=== Source data ===

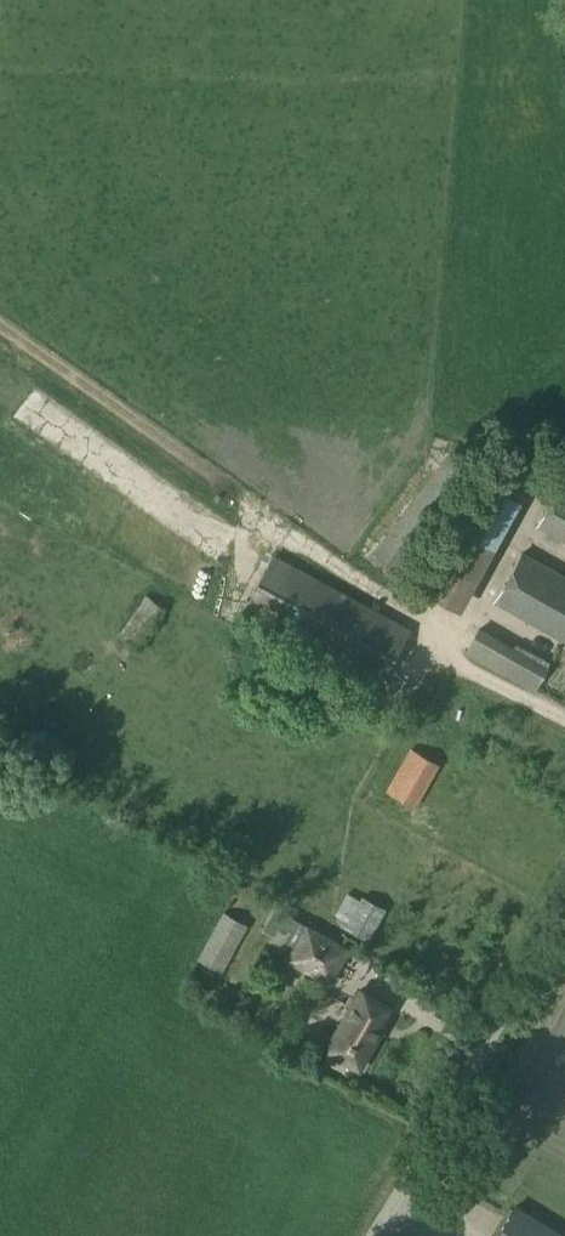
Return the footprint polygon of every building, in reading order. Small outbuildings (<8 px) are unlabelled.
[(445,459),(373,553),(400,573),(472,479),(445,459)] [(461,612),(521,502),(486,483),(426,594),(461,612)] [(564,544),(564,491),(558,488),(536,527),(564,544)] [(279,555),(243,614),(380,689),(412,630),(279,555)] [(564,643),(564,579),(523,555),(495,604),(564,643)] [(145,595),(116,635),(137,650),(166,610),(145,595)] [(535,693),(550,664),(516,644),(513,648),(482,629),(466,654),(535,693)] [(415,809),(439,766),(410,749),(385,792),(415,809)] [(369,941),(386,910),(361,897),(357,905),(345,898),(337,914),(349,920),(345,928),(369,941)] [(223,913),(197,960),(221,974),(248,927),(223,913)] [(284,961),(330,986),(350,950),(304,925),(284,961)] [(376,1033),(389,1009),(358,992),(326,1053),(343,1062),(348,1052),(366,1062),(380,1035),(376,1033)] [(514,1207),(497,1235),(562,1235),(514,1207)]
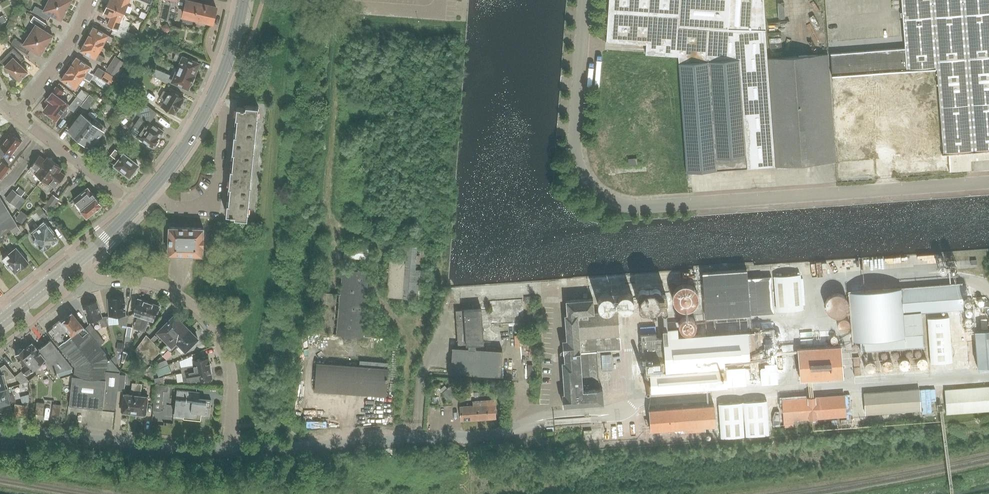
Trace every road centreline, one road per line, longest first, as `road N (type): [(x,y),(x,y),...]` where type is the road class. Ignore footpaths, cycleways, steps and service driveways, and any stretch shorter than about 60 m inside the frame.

===

Your assignment ->
When you copy the data above, reproduce each line exactly and skip every image.

Your solution ->
Return the footprint polygon of every building, in reading order. Small outbuildings (<8 px) are unlabelled.
[(445,459),(373,553),(400,573),(472,479),(445,459)] [(461,612),(521,502),(486,483),(426,594),(461,612)] [(564,544),(564,491),(558,488),(536,527),(564,544)] [(279,555),(243,614),(380,689),(412,630),(279,555)] [(564,643),(564,579),(523,555),(495,604),(564,643)] [(145,595),(116,635),(137,650),(166,610),(145,595)] [(535,693),(550,664),(516,644),(513,648),(482,629),(466,654),(535,693)] [(415,809),(439,766),(410,749),(385,792),(415,809)] [(369,941),(386,910),(361,897),(357,905),(345,898),(337,914),(349,920),(345,928),(369,941)] [(223,913),(197,960),(221,974),(248,927),(223,913)] [(284,961),(330,986),(350,950),(304,925),(284,961)] [(376,1033),(389,1009),(358,992),(326,1053),(343,1062),(348,1052),(366,1062),(380,1035),(376,1033)] [(514,1207),(497,1235),(562,1235),(514,1207)]
Trace every road centreline, one road per line, longest first, as `road N (type): [(x,y),(x,y),...]` where type is the road class. Ignore footpaths, cycleways, steps and service driveways, and any stretch shorter than about 60 m inside the frame.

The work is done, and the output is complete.